▸ **What is expected**
For the records below, print the lines from the line with "black ellipse: (112, 843)" through the line with "cyan star: (104, 1606) -> (94, 1954), moved" exactly as written; include both end lines and exclude the rest.

▸ **Exercise materials**
=======

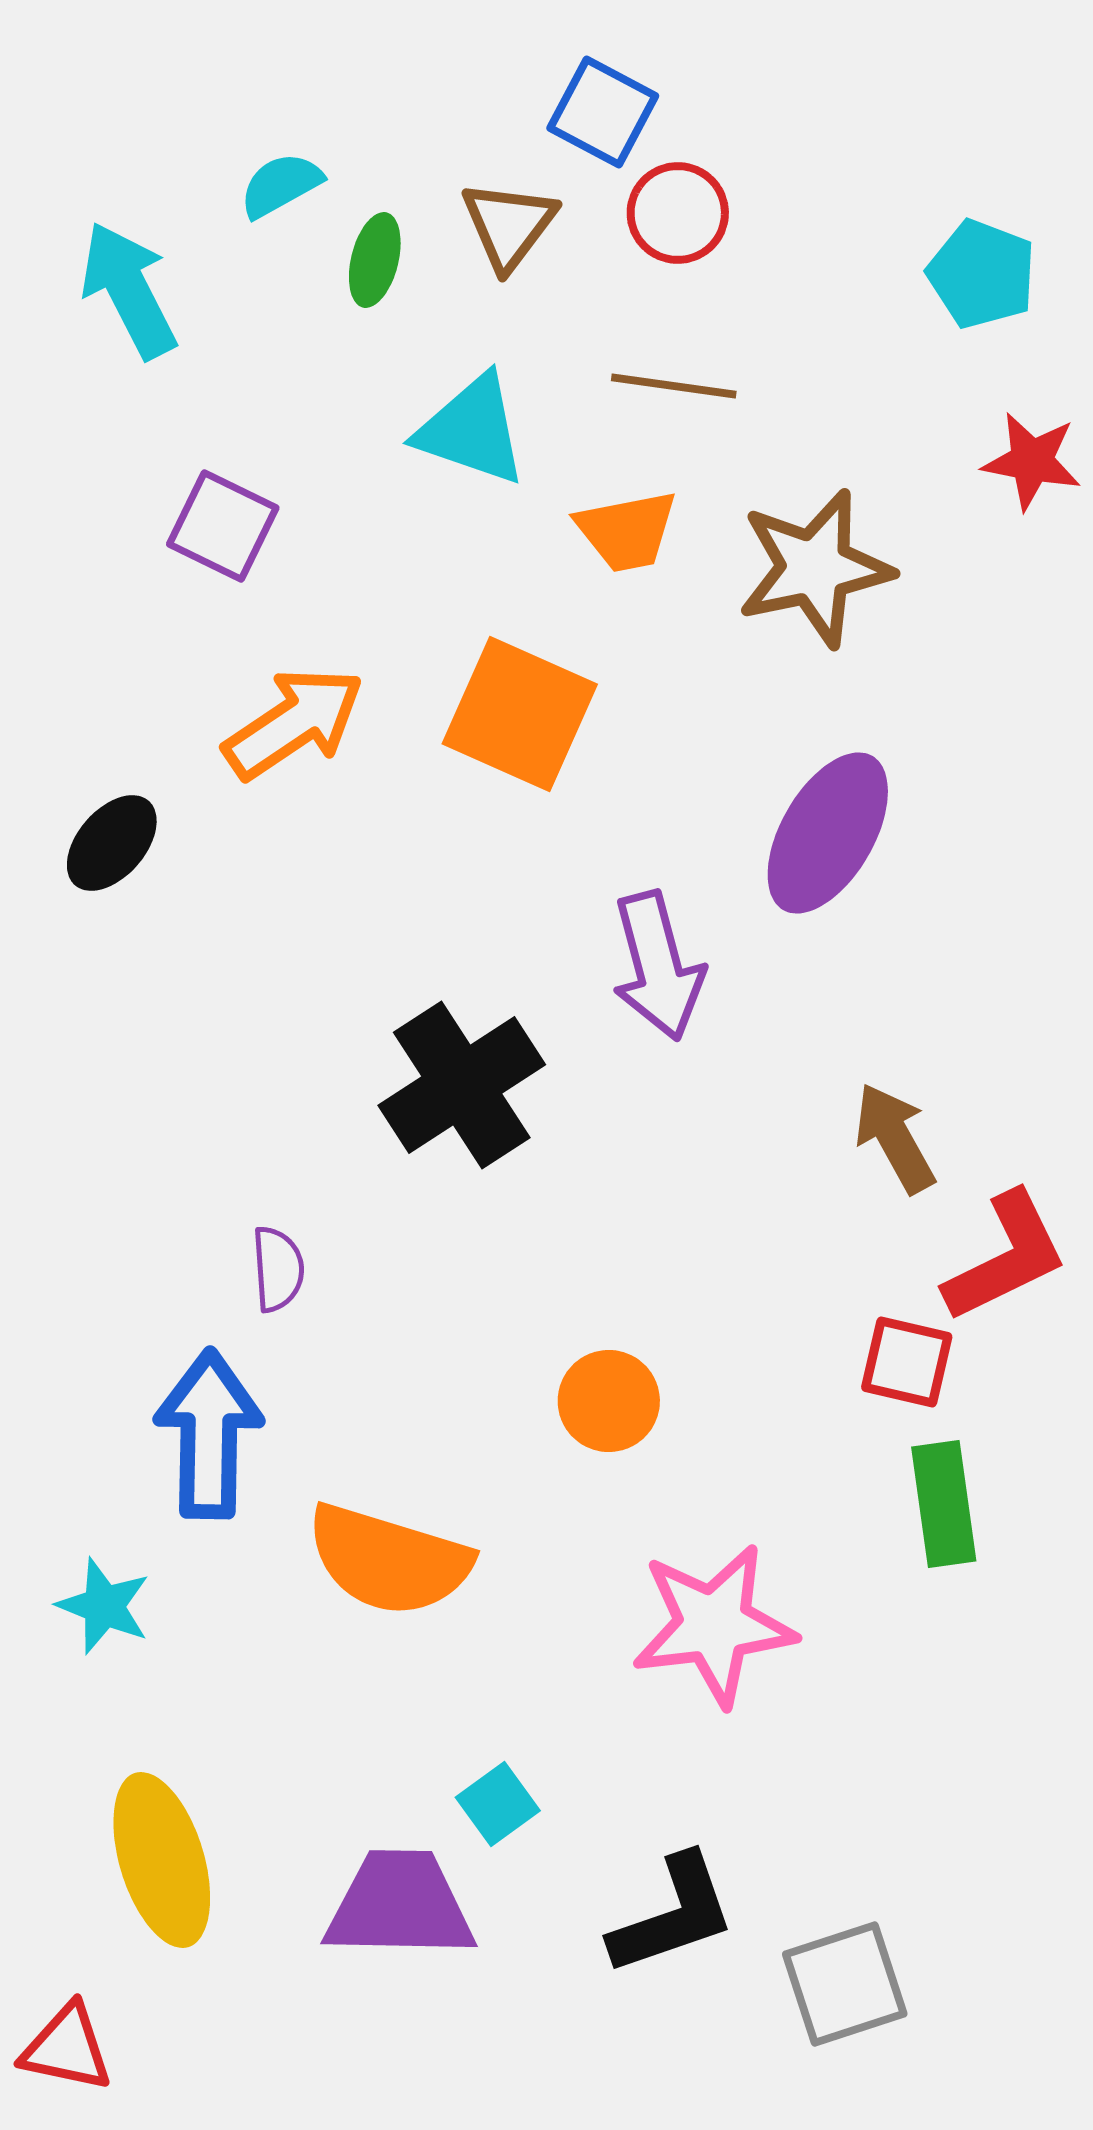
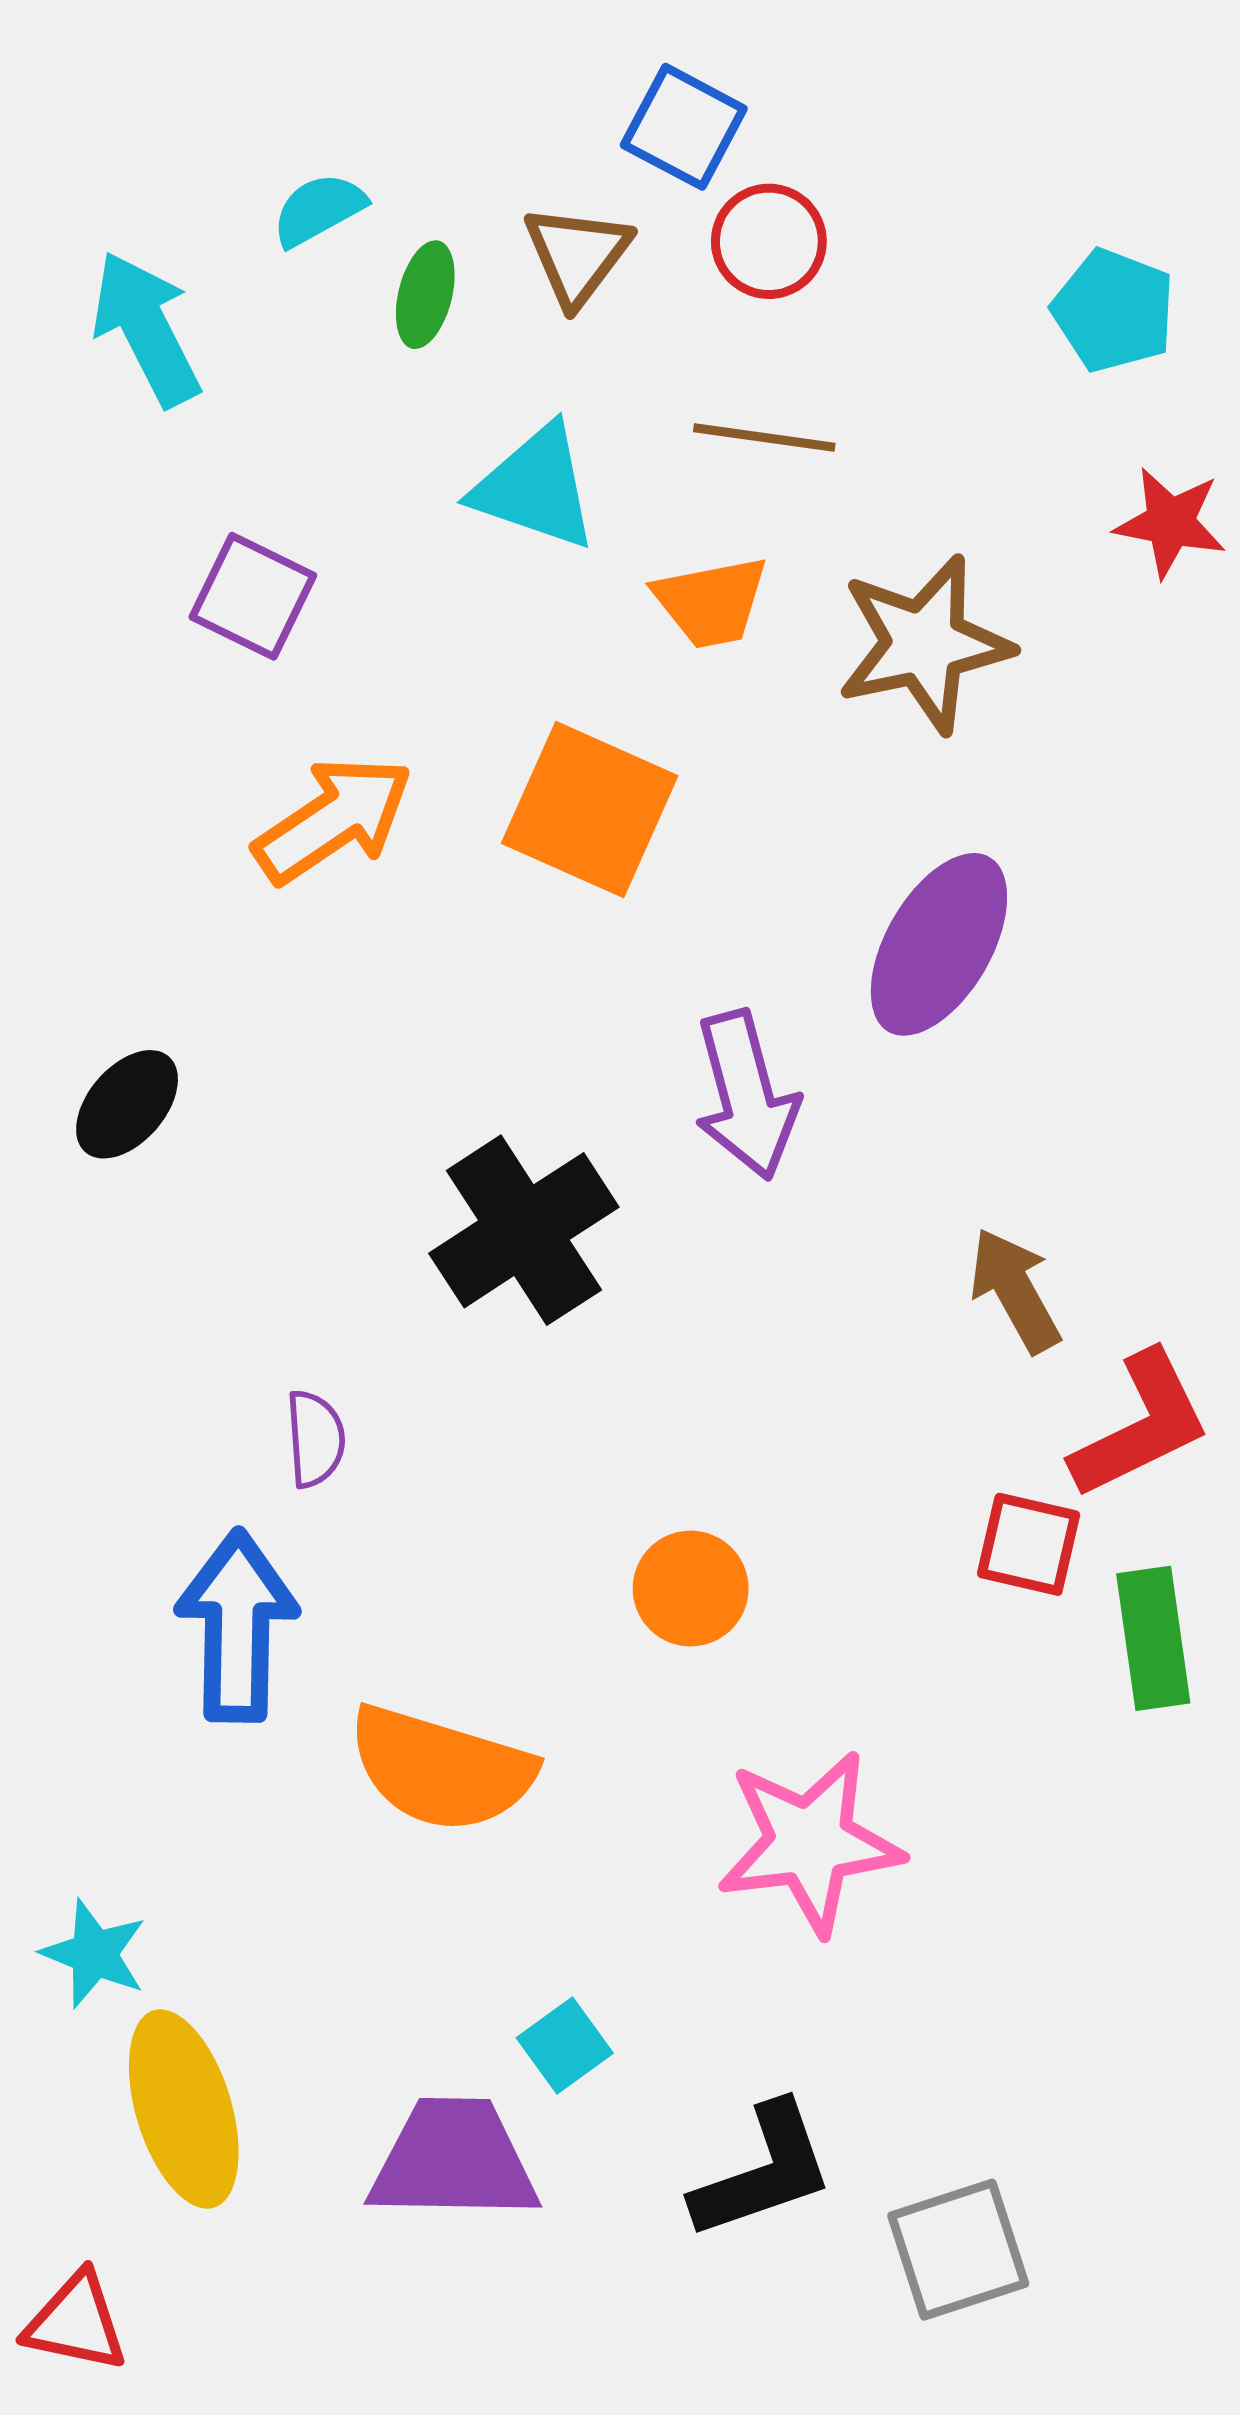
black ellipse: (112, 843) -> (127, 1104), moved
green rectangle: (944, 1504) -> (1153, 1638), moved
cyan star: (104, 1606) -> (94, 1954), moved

=======

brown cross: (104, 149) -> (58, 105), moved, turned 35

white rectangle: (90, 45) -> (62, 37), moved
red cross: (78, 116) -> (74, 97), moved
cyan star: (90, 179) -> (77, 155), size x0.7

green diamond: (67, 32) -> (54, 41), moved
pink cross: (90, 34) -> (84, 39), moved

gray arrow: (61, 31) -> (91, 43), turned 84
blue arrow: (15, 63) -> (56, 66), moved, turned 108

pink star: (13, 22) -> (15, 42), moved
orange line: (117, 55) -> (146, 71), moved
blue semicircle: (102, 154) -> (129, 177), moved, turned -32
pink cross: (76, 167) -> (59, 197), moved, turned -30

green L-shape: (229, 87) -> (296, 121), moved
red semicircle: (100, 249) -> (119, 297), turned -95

=======

▸ **Response area**
black ellipse: (112, 843) -> (127, 1104), moved
green rectangle: (944, 1504) -> (1153, 1638), moved
cyan star: (104, 1606) -> (94, 1954), moved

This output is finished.